### Directions for this task
Every line from the top of the material through the line holding "red L-shape: moved 13 px down" should be copied exactly, and only those lines.
___ Given records ___
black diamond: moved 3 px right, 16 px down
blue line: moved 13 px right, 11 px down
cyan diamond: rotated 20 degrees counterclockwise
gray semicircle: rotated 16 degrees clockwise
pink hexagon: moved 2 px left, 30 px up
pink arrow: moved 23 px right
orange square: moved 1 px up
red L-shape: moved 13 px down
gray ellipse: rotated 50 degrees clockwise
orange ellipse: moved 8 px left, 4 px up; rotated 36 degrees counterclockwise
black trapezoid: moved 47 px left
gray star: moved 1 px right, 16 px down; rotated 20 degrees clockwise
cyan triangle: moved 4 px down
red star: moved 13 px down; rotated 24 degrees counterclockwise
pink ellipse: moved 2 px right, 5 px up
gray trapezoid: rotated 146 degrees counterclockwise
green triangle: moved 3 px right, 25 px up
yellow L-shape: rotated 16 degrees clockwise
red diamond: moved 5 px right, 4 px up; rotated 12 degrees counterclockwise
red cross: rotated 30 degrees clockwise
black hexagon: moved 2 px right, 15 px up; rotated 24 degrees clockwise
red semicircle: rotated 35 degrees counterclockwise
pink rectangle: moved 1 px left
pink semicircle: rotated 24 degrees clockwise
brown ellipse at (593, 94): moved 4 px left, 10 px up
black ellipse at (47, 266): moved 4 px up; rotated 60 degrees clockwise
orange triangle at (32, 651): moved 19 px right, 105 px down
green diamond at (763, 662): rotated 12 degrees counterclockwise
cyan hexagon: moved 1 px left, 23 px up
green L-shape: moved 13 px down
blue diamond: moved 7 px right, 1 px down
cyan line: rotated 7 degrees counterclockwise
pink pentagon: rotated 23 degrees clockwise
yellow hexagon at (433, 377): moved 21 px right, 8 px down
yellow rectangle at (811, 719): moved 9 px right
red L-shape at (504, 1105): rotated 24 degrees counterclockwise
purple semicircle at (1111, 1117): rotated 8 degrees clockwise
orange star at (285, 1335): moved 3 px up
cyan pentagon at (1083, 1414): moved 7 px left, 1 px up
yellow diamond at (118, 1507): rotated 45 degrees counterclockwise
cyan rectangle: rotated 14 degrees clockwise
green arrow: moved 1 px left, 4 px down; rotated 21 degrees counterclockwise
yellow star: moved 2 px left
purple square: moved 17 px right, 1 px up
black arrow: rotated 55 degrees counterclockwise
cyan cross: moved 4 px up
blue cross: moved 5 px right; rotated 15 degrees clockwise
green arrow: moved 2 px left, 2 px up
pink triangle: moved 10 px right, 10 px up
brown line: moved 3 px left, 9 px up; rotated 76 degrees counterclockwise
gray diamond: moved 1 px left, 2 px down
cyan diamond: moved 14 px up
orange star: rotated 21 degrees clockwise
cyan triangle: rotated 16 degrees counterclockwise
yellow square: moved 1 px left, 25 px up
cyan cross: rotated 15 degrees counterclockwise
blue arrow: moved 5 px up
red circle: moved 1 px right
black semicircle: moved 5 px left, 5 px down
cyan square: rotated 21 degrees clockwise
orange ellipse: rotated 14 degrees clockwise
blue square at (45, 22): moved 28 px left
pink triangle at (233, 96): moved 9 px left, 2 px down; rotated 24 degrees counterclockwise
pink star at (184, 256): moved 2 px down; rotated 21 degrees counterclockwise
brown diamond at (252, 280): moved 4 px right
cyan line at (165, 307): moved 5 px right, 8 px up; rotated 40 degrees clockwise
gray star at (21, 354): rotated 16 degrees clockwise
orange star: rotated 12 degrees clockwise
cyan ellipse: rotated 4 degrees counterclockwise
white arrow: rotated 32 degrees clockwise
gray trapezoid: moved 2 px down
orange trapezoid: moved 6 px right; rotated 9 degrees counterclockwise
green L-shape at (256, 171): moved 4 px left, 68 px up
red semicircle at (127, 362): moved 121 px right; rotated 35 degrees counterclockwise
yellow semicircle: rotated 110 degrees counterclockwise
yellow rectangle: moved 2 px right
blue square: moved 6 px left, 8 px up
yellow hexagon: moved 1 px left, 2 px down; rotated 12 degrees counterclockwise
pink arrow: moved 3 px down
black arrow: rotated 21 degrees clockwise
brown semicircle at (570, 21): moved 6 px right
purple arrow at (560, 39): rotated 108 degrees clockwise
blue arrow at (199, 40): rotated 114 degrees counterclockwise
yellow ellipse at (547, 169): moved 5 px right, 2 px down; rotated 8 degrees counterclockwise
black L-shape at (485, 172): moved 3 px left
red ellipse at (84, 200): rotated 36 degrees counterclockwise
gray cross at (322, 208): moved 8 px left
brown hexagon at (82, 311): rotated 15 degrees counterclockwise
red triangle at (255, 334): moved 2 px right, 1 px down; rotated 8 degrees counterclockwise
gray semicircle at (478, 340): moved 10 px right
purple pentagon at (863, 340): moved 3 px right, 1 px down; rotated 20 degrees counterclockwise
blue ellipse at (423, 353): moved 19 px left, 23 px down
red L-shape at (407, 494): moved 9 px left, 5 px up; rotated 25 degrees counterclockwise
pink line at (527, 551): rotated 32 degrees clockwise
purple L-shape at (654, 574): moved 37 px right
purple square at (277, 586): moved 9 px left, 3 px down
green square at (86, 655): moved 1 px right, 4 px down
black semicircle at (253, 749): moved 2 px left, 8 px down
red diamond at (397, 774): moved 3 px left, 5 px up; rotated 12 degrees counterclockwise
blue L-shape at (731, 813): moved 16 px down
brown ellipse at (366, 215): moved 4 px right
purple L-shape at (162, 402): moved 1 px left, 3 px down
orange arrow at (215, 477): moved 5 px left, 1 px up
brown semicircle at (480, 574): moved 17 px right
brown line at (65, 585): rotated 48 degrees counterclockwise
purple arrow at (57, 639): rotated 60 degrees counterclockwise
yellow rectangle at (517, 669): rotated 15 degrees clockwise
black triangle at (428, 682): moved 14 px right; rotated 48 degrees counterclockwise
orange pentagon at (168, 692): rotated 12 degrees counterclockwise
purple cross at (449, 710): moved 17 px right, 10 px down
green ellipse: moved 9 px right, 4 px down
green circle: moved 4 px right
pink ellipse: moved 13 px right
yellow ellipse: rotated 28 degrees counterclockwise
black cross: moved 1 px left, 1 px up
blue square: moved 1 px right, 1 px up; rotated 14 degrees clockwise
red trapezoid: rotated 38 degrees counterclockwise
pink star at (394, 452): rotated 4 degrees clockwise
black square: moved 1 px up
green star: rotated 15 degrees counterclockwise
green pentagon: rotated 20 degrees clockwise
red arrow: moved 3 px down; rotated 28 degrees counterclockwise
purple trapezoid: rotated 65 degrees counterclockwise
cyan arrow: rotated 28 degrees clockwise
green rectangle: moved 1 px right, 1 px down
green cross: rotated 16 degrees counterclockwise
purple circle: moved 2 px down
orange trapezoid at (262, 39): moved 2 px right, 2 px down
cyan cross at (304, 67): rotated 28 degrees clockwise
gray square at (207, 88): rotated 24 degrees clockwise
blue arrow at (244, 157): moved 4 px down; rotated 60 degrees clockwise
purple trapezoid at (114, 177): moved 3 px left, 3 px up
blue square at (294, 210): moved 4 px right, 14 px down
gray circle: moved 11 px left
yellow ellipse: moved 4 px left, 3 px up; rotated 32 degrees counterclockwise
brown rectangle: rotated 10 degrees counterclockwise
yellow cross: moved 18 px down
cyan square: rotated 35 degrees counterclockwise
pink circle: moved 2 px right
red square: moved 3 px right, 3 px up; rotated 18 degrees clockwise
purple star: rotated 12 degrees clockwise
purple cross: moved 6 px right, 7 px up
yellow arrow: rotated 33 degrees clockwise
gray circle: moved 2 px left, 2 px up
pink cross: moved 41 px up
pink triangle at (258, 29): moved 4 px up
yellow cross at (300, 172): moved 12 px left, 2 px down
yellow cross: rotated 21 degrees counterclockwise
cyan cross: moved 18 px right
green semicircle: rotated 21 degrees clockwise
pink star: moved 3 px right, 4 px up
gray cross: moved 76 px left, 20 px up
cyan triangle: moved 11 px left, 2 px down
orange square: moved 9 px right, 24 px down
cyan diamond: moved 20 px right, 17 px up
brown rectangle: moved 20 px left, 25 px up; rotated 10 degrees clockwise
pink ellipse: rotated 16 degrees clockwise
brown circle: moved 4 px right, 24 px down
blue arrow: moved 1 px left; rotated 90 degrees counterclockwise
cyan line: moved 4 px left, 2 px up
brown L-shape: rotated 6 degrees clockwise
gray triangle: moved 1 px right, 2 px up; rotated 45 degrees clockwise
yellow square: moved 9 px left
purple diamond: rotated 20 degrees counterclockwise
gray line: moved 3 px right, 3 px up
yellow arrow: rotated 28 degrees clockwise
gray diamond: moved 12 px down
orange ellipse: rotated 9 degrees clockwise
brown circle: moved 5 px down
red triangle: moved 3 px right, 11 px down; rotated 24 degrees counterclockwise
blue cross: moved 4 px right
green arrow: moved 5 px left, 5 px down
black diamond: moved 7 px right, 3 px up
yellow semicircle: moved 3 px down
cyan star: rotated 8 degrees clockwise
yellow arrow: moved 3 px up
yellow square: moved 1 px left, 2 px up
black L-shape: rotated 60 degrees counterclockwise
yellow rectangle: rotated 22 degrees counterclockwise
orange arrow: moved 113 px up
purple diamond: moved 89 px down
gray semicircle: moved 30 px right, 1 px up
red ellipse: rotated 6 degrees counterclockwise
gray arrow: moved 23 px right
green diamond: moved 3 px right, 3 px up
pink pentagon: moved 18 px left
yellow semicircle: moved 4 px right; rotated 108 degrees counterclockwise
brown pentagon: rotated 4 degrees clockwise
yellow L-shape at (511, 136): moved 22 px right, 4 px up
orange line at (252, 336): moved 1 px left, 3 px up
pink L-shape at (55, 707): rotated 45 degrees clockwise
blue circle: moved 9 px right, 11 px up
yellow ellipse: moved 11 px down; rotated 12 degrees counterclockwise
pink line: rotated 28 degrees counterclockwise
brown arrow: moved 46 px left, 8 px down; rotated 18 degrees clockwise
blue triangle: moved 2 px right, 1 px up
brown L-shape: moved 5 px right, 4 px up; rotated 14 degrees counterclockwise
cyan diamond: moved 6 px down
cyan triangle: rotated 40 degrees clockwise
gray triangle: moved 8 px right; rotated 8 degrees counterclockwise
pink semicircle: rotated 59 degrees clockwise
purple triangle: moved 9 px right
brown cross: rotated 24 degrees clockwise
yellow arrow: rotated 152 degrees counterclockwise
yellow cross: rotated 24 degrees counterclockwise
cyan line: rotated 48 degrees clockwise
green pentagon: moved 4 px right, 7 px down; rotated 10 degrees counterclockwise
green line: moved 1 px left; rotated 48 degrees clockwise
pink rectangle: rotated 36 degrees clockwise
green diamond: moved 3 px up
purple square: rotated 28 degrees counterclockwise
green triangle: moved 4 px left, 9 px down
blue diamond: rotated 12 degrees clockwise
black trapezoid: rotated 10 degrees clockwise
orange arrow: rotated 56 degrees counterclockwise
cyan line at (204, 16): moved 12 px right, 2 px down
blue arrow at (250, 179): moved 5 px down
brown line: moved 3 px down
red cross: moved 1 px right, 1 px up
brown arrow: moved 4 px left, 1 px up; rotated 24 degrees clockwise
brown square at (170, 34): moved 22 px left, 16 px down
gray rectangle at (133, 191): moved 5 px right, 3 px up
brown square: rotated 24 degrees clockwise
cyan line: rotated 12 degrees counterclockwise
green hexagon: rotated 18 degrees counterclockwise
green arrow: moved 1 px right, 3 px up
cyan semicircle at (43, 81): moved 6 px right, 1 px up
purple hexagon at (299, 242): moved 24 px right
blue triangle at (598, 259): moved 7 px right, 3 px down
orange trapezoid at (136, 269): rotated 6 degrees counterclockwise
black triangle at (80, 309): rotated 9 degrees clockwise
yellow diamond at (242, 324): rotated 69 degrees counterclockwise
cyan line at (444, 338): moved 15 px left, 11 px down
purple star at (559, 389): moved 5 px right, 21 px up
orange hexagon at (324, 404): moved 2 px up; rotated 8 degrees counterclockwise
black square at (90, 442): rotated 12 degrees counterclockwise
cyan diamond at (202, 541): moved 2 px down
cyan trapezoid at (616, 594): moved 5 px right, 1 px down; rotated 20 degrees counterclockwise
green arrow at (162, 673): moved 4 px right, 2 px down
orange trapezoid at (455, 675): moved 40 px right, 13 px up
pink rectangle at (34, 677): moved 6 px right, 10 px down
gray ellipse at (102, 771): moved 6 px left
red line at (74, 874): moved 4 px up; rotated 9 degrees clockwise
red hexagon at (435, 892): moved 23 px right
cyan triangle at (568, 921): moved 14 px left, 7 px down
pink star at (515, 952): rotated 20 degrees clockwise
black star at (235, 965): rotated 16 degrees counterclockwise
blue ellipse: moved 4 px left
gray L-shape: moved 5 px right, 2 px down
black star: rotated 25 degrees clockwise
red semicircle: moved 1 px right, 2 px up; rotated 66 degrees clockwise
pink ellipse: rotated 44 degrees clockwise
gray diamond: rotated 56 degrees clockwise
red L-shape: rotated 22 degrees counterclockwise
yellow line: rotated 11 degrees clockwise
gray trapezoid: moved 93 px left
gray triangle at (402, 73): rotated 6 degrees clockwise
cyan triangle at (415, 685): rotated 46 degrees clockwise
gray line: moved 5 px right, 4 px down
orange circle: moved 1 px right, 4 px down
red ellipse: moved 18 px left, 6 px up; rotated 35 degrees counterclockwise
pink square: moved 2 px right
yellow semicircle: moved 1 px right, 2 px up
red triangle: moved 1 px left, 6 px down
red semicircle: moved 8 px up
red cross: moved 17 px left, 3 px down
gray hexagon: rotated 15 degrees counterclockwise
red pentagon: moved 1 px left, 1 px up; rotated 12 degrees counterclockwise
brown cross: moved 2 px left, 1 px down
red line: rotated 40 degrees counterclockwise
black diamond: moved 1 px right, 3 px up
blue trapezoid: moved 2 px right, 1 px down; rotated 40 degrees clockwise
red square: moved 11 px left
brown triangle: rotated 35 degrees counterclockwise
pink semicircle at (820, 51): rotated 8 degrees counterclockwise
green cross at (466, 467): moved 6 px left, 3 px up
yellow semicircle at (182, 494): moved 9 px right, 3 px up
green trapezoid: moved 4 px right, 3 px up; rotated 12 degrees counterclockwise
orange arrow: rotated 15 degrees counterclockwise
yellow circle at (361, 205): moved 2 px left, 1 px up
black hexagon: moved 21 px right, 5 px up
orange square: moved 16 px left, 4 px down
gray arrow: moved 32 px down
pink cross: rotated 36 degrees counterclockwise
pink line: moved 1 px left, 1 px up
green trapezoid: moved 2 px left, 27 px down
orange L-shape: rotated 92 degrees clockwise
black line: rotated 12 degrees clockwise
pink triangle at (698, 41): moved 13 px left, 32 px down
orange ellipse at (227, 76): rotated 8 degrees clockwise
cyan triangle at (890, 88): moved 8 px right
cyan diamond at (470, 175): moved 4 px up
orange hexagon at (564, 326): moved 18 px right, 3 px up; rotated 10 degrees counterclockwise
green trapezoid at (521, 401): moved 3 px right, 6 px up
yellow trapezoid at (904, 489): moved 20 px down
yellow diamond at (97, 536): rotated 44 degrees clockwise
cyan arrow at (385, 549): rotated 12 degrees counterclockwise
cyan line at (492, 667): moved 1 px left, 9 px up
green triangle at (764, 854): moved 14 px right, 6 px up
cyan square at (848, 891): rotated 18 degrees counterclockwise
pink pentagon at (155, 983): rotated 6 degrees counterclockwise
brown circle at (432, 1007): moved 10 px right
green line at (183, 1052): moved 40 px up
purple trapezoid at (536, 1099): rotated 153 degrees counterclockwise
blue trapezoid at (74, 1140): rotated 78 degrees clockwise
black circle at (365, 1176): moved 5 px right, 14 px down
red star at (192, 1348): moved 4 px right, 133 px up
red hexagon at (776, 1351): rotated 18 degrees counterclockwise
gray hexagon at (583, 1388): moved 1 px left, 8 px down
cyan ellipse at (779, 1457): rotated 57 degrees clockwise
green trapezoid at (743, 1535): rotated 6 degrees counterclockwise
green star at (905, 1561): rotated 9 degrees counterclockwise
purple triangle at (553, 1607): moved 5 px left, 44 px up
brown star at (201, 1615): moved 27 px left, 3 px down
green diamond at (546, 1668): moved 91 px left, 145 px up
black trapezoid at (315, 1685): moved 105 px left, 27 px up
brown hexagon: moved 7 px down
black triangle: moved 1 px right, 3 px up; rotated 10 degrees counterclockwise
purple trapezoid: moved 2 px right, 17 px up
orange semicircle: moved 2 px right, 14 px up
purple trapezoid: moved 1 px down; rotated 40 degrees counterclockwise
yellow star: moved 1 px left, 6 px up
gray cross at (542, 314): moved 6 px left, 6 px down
___
### Output for this task
black diamond: moved 3 px right, 16 px down
blue line: moved 13 px right, 11 px down
cyan diamond: rotated 20 degrees counterclockwise
gray semicircle: rotated 16 degrees clockwise
pink hexagon: moved 2 px left, 30 px up
pink arrow: moved 23 px right
orange square: moved 1 px up
red L-shape: moved 13 px down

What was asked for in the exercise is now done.